▸ Task
For this exercise, output the line holding "(610, 268) = (635, 302): red" and all subsequent lines of the entries below, unchanged, up to and including the last.

(Material to process begins)

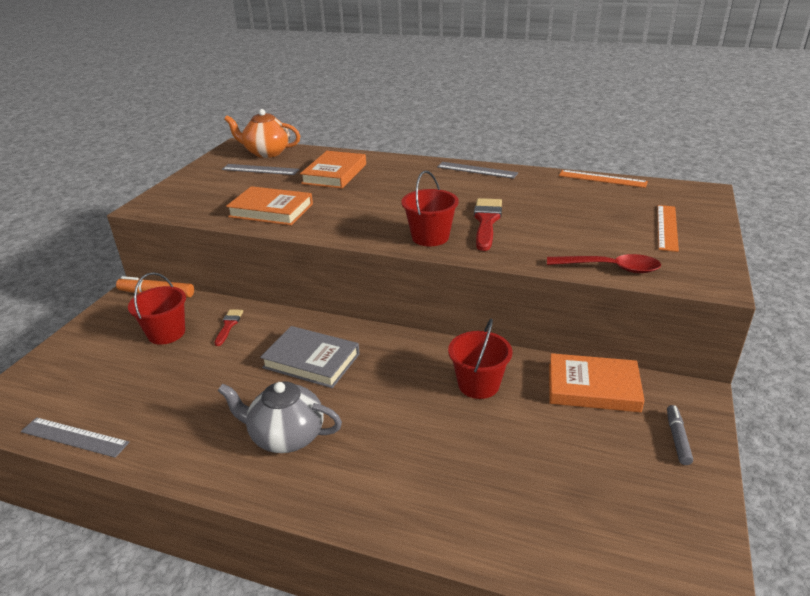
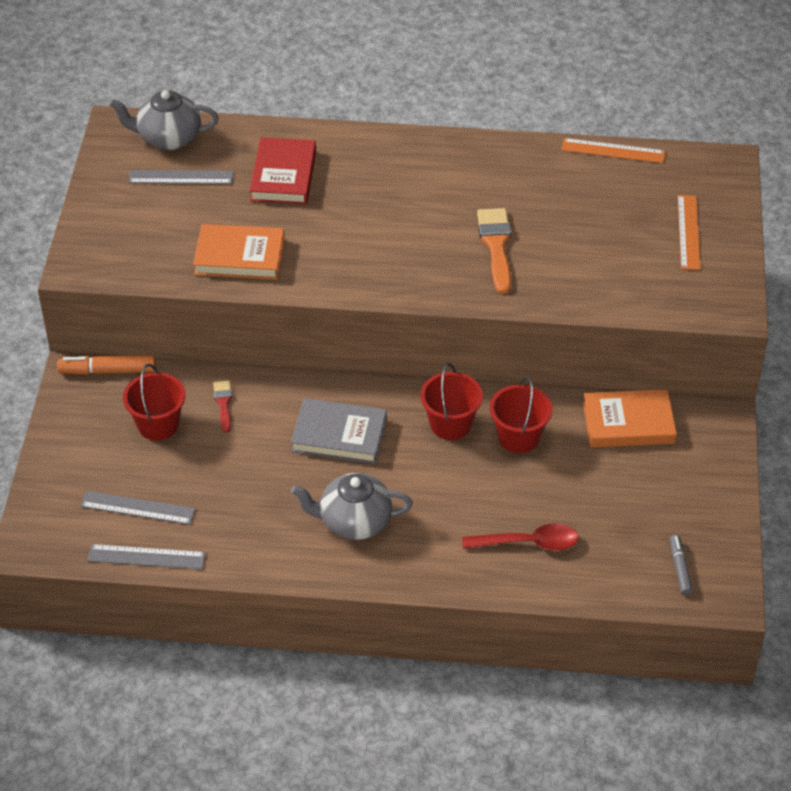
camera: 15 degrees left, 15 degrees up
(266, 153) = (168, 138): orange teapot -> grey teapot
(334, 174) = (283, 176): orange book -> red book
(430, 237) = (442, 279): red bucket -> red bucket (450, 424)
(477, 170) = (460, 148): grey ruler -> grey ruler (138, 507)
(486, 221) = (496, 246): red brush -> orange brush
(610, 268) = (635, 302): red spoon -> red spoon (528, 543)
(677, 439) = (707, 465): grey marker -> grey marker (680, 568)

(Material to process ends)

▸ Exercise answer
(610, 268) = (635, 302): red spoon -> red spoon (528, 543)
(677, 439) = (707, 465): grey marker -> grey marker (680, 568)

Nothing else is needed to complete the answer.